▶ [Data items]:
----------------------------------------

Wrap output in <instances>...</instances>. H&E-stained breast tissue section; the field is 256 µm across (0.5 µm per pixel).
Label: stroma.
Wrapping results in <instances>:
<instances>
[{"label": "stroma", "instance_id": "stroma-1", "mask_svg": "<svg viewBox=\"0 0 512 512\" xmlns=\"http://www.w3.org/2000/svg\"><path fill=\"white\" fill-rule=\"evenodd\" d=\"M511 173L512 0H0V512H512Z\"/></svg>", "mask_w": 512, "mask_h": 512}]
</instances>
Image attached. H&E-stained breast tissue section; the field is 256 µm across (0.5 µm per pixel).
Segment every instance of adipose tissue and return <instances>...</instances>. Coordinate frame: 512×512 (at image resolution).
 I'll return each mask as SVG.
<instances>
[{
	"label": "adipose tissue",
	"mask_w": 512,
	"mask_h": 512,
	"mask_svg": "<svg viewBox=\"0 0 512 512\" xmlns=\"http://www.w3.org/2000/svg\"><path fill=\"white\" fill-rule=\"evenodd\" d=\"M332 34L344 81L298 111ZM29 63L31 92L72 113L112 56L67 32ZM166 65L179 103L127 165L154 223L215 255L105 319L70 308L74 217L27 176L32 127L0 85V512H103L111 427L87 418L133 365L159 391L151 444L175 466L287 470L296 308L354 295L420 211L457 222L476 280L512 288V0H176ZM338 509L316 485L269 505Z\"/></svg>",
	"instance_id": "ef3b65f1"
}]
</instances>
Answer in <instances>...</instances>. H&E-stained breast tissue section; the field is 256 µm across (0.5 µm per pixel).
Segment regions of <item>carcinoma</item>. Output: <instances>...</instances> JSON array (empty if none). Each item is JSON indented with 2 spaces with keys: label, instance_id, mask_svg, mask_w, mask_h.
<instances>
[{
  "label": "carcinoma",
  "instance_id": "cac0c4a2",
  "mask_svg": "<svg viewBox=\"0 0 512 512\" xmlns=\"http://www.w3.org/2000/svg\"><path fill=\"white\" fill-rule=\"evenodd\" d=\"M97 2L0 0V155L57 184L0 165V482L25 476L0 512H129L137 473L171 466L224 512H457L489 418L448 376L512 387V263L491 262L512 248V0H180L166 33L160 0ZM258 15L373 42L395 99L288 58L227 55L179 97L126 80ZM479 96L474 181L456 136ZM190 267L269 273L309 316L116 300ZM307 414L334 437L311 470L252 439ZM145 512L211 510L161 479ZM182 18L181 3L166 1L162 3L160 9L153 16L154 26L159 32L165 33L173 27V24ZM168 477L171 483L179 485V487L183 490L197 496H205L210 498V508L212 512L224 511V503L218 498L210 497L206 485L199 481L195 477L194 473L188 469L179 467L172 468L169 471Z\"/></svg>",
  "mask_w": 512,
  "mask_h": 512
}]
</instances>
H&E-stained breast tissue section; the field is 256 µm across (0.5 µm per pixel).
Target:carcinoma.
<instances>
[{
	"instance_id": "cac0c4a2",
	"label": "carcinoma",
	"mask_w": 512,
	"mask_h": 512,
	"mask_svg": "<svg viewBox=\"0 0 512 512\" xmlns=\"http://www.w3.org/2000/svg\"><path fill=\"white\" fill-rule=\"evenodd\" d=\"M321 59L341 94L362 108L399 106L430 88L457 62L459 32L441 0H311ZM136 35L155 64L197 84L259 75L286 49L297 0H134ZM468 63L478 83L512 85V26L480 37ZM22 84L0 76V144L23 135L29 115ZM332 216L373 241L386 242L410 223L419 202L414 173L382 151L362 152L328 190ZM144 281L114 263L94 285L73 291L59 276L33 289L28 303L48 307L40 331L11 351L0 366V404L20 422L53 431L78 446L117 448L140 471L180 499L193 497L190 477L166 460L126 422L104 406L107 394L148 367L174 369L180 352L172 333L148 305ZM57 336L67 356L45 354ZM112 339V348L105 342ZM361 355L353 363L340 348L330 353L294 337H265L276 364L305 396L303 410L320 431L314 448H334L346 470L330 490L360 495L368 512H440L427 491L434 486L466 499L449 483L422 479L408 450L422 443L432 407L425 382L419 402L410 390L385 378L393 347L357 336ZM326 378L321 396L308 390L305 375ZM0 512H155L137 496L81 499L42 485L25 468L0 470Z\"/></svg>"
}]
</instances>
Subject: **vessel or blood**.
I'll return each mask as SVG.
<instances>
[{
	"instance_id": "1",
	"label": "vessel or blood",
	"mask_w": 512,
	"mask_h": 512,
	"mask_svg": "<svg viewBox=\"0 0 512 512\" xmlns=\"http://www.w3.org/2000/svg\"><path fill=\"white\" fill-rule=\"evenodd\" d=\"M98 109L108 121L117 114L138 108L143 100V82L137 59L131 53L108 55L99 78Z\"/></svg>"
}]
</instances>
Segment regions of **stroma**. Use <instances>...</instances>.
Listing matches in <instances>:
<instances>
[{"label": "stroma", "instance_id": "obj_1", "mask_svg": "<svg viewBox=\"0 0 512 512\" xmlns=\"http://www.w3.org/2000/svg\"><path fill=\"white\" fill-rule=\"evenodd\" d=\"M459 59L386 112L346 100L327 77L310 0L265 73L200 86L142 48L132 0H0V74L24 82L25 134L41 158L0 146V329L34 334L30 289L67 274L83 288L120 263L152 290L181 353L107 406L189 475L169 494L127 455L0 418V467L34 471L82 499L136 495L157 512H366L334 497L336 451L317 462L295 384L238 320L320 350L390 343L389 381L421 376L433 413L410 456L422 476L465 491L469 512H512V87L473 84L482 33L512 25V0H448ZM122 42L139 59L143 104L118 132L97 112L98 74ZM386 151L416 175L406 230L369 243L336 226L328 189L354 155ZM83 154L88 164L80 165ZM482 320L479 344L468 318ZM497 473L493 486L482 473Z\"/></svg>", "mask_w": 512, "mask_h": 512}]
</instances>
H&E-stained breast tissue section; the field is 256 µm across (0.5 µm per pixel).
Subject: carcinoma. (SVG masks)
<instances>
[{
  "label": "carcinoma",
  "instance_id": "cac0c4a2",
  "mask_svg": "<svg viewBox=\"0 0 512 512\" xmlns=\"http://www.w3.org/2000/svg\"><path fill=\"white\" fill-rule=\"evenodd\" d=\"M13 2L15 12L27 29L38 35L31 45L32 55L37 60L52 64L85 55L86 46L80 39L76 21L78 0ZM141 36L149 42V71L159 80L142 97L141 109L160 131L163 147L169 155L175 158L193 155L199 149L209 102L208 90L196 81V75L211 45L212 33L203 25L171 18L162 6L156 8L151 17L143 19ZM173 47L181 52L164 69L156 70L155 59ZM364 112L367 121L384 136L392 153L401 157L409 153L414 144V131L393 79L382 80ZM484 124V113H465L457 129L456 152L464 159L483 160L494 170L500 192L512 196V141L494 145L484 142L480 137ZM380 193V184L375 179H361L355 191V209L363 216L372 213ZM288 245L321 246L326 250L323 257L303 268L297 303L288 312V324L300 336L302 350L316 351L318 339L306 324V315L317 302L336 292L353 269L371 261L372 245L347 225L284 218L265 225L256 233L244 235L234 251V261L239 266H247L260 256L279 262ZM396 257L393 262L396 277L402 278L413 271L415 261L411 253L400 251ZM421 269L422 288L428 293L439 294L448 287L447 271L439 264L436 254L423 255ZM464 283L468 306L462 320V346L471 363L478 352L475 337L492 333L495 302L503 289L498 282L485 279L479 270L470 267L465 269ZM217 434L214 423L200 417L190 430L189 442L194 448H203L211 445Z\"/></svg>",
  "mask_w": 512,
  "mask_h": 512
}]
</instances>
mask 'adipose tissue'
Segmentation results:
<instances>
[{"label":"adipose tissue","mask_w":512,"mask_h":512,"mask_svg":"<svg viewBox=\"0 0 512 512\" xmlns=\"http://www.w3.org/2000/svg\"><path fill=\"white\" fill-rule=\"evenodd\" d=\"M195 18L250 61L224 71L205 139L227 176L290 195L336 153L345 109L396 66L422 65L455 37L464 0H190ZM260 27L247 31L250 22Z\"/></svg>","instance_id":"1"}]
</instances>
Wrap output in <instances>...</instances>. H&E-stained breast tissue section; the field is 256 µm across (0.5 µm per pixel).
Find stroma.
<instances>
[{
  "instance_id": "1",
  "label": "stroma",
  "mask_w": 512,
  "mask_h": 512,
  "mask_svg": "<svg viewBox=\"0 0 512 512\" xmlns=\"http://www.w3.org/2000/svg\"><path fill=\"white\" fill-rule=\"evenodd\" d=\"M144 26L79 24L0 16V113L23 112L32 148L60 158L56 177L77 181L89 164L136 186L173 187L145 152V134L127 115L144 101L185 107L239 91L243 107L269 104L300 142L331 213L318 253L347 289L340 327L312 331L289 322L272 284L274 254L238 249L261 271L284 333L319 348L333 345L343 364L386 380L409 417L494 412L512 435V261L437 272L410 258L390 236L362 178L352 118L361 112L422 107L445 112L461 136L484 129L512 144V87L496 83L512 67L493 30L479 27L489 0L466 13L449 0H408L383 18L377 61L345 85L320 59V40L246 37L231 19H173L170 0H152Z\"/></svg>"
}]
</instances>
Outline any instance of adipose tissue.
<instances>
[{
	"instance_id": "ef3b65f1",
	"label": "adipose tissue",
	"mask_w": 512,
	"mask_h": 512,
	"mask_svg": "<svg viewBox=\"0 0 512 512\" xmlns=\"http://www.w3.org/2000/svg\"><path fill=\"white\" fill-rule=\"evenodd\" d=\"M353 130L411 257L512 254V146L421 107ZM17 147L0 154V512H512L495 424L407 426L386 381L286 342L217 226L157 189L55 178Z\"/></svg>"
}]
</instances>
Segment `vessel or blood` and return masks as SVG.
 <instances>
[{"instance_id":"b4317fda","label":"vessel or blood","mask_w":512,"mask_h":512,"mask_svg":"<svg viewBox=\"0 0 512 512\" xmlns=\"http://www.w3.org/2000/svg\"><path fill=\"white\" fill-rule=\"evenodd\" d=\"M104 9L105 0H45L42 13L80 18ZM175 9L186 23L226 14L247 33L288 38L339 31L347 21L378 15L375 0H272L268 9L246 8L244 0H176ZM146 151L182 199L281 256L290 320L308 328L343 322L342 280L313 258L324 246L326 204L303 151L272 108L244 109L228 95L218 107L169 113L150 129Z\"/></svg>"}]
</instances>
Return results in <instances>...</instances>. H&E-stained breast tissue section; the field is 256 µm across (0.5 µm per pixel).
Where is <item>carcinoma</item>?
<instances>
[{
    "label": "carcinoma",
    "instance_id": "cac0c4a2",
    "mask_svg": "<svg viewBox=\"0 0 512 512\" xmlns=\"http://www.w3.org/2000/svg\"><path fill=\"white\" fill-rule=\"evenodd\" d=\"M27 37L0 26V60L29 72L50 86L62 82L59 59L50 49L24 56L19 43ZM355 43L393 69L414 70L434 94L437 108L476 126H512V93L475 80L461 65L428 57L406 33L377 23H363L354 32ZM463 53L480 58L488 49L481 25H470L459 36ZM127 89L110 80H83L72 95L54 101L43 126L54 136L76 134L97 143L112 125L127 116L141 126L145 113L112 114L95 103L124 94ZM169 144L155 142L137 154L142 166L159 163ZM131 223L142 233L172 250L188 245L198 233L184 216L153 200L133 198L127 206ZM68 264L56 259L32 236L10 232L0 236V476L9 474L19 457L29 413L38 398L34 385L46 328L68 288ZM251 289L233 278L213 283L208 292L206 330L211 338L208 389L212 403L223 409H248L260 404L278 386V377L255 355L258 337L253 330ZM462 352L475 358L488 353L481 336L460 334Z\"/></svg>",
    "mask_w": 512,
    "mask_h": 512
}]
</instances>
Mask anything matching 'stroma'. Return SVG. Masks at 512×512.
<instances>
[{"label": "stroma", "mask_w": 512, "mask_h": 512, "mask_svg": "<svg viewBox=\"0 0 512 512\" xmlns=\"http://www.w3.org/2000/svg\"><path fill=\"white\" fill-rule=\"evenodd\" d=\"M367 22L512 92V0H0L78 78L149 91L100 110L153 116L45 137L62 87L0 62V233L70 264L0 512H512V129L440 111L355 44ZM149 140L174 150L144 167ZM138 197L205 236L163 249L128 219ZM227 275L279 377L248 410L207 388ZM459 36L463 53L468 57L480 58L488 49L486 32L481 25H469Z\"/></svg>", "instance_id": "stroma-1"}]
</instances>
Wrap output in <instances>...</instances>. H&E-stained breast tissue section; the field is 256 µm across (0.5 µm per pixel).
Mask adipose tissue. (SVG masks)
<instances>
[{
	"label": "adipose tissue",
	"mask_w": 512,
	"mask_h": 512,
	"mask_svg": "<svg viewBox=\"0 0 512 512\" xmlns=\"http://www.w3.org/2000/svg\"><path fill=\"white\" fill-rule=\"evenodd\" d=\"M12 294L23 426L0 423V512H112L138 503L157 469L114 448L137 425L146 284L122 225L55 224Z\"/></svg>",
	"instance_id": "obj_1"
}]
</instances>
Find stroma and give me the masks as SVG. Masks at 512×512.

----------------------------------------

Restate the first line and every line after it, word for word, stopping once the line with "Image attached. H&E-stained" is done.

▶ [Solution to this problem]:
Wrap output in <instances>...</instances>. H&E-stained breast tissue section; the field is 256 µm across (0.5 µm per pixel).
Label: stroma.
Wrapping results in <instances>:
<instances>
[{"label": "stroma", "instance_id": "stroma-1", "mask_svg": "<svg viewBox=\"0 0 512 512\" xmlns=\"http://www.w3.org/2000/svg\"><path fill=\"white\" fill-rule=\"evenodd\" d=\"M511 173L512 0H0V512H512Z\"/></svg>", "mask_w": 512, "mask_h": 512}]
</instances>
Image attached. H&E-stained breast tissue section; the field is 256 µm across (0.5 µm per pixel).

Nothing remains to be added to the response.